── RECORDS PROVIDED
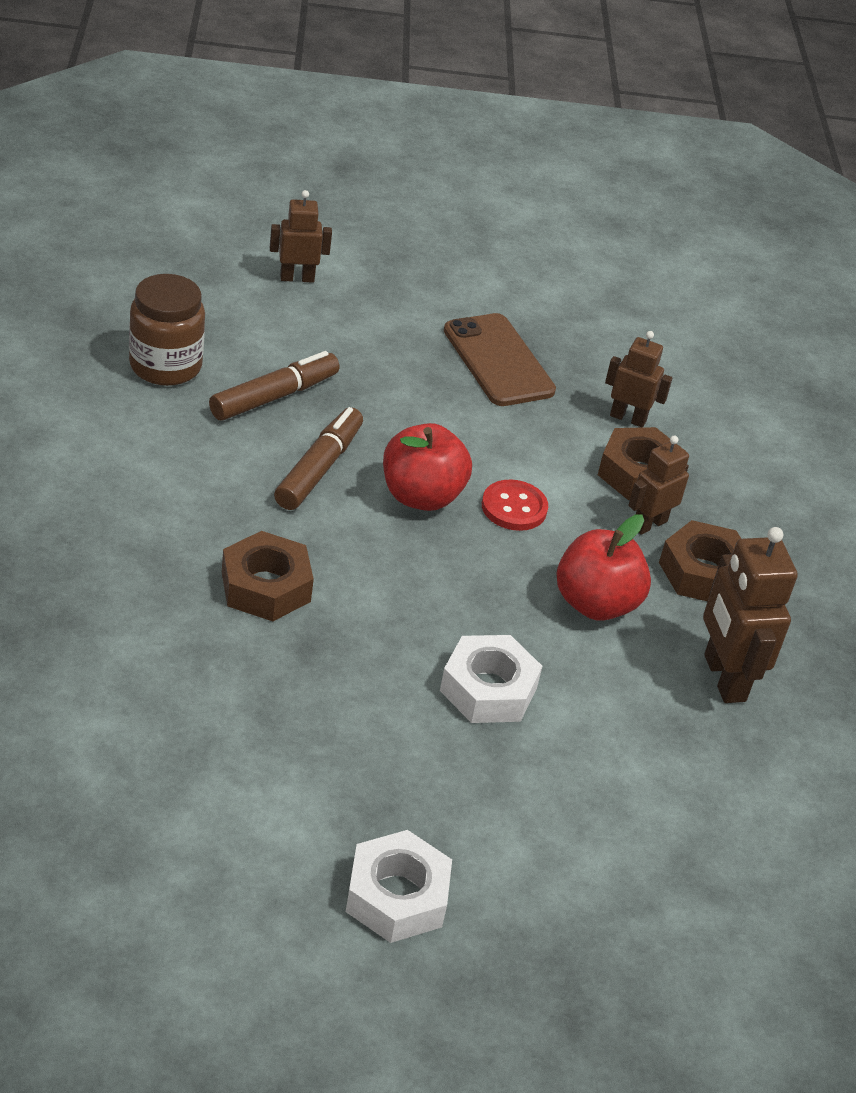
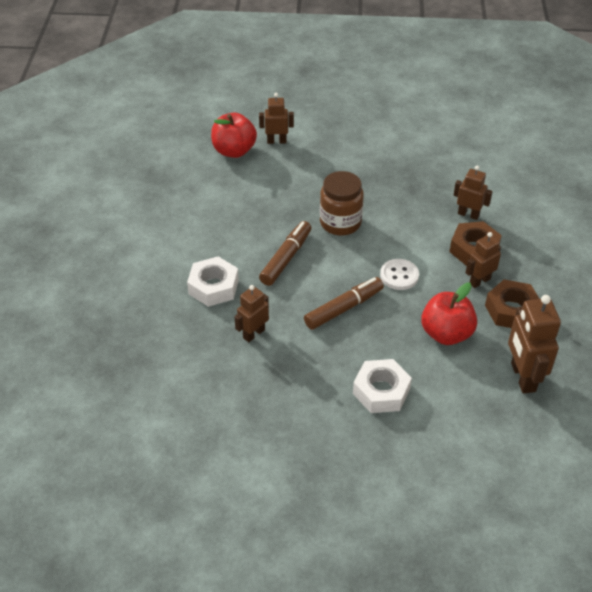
camera: 10 degrees right, 5 degrees up
brown jar [129,274,205,386] -> brown jar moved to [320,171,364,236]
brown marker [209,351,339,421] -> brown marker moved to [304,277,384,330]
brown nut [222,531,314,621] -> brown robot [235,285,269,342]
white nut [346,830,452,943] -> white nut moved to [187,256,239,307]
red apple [383,423,472,511] -> red apple moved to [211,113,257,158]
brown phone [444,313,556,406] -> none
red button [482,480,548,531] -> white button [380,259,419,290]

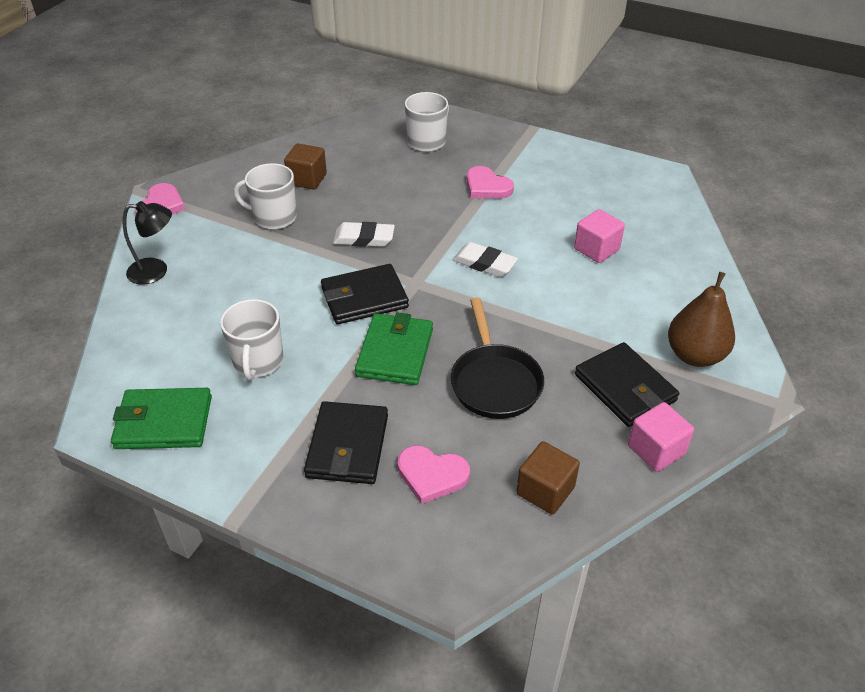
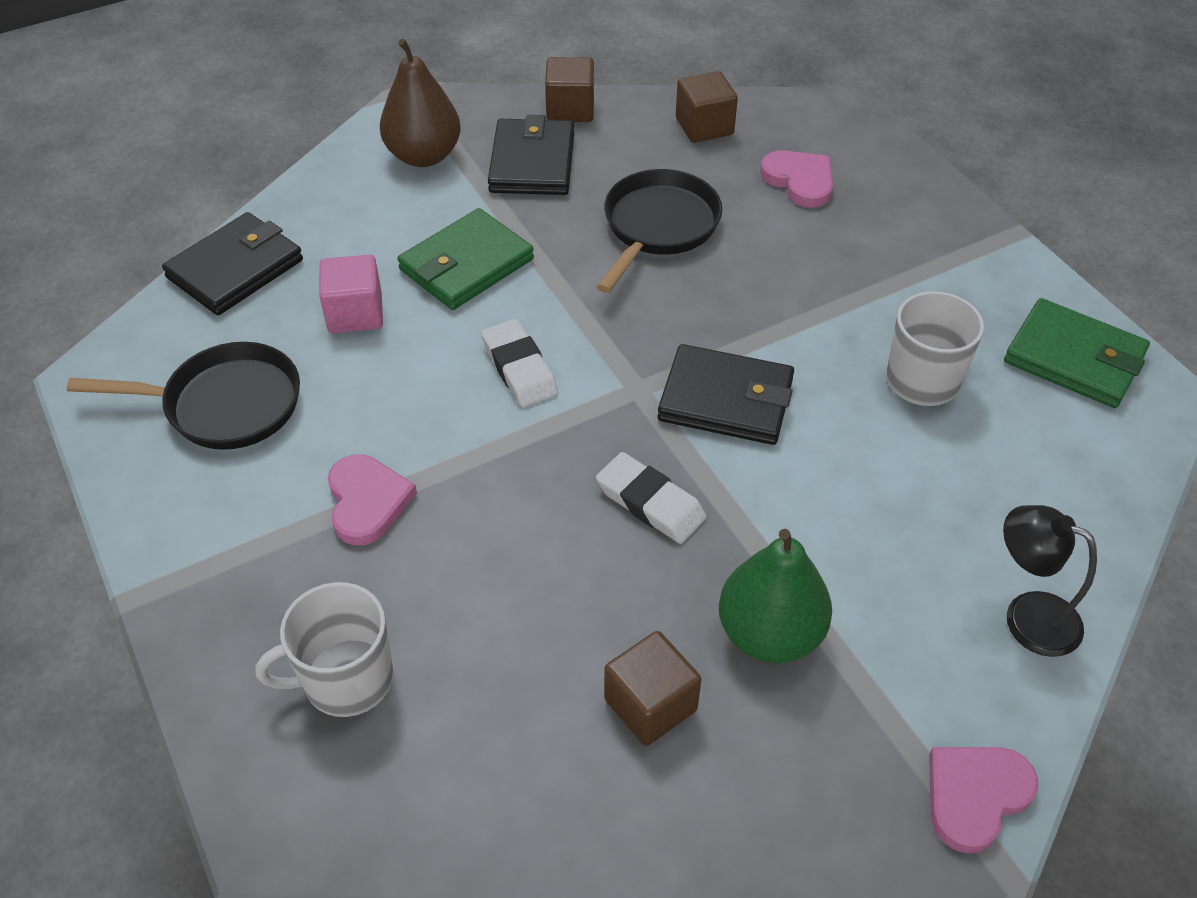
camera: 145 degrees left, 5 degrees up
white mug [234,163,297,230] -> green pear [719,529,832,663]
black wallet [304,401,388,484] -> black wallet moved to [162,212,303,315]
green wallet [355,312,433,385] -> green wallet moved to [397,208,534,310]
pink cube [628,402,694,472] -> brown cube [545,57,594,122]
none -> black pan [67,342,300,450]

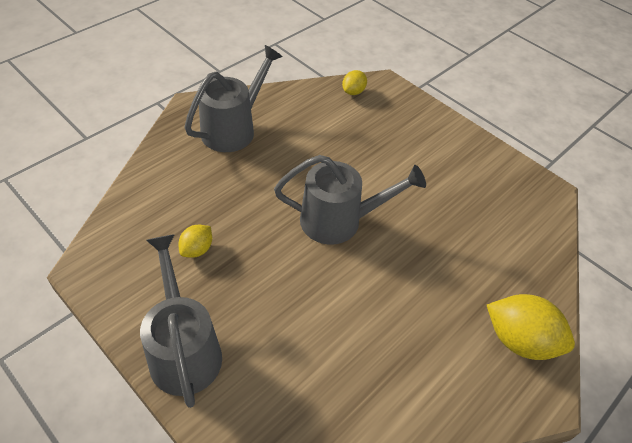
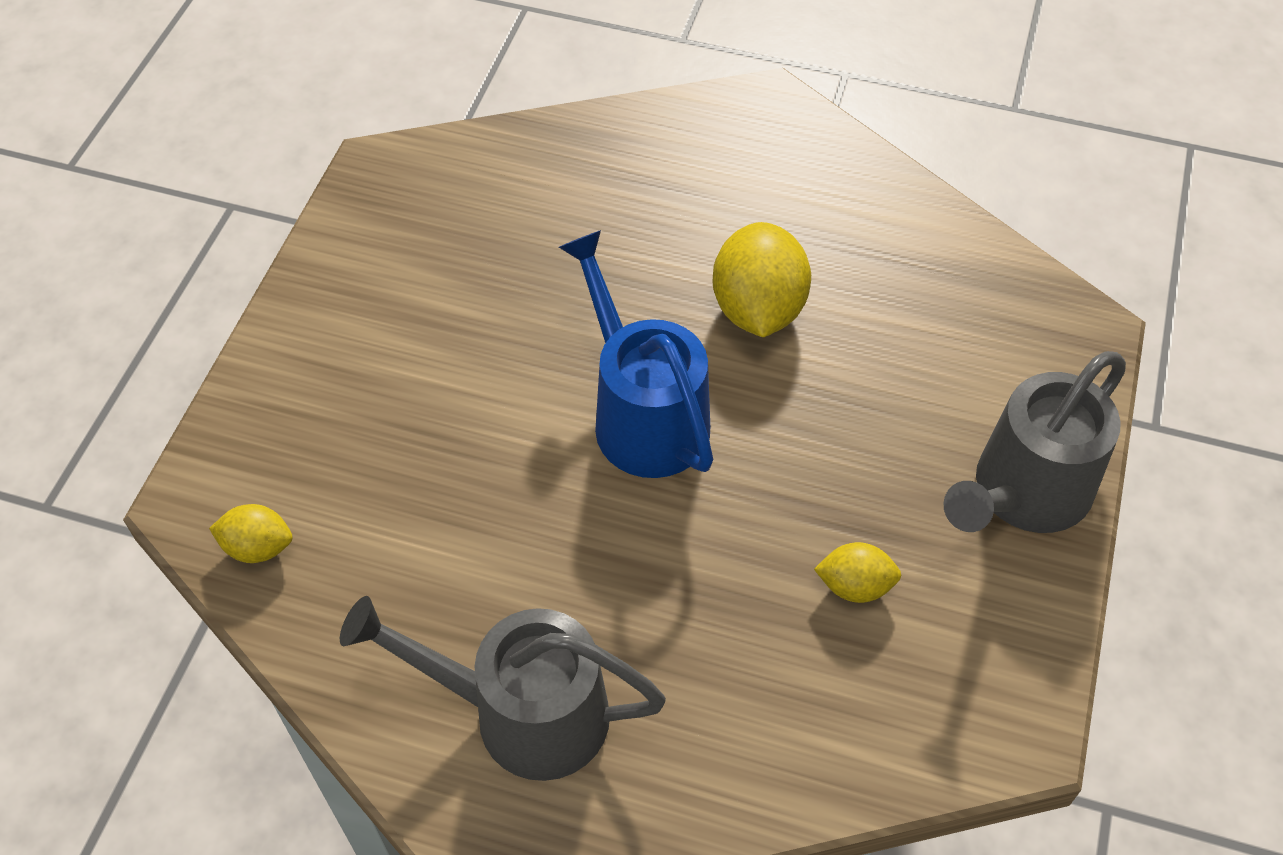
camera: 115 degrees left, 5 degrees up
grey watering can [274,155,426,245] -> blue watering can [559,230,713,478]
yellow lemon [487,294,575,360] -> yellow lemon moved to [712,222,811,337]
────
> **WHAT IS REQUIRED**:
All entries, top to bottom, should be retyped exactly; the pictures should not be.

> **TASK OUTPUT**:
camera: 10 degrees right, 5 degrees up
brown jar [129,274,205,386] -> brown jar moved to [320,171,364,236]
brown marker [209,351,339,421] -> brown marker moved to [304,277,384,330]
brown nut [222,531,314,621] -> brown robot [235,285,269,342]
white nut [346,830,452,943] -> white nut moved to [187,256,239,307]
red apple [383,423,472,511] -> red apple moved to [211,113,257,158]
brown phone [444,313,556,406] -> none
red button [482,480,548,531] -> white button [380,259,419,290]

camera: 145 degrees left, 5 degrees up
white mug [234,163,297,230] -> green pear [719,529,832,663]
black wallet [304,401,388,484] -> black wallet moved to [162,212,303,315]
green wallet [355,312,433,385] -> green wallet moved to [397,208,534,310]
pink cube [628,402,694,472] -> brown cube [545,57,594,122]
none -> black pan [67,342,300,450]

camera: 115 degrees left, 5 degrees up
grey watering can [274,155,426,245] -> blue watering can [559,230,713,478]
yellow lemon [487,294,575,360] -> yellow lemon moved to [712,222,811,337]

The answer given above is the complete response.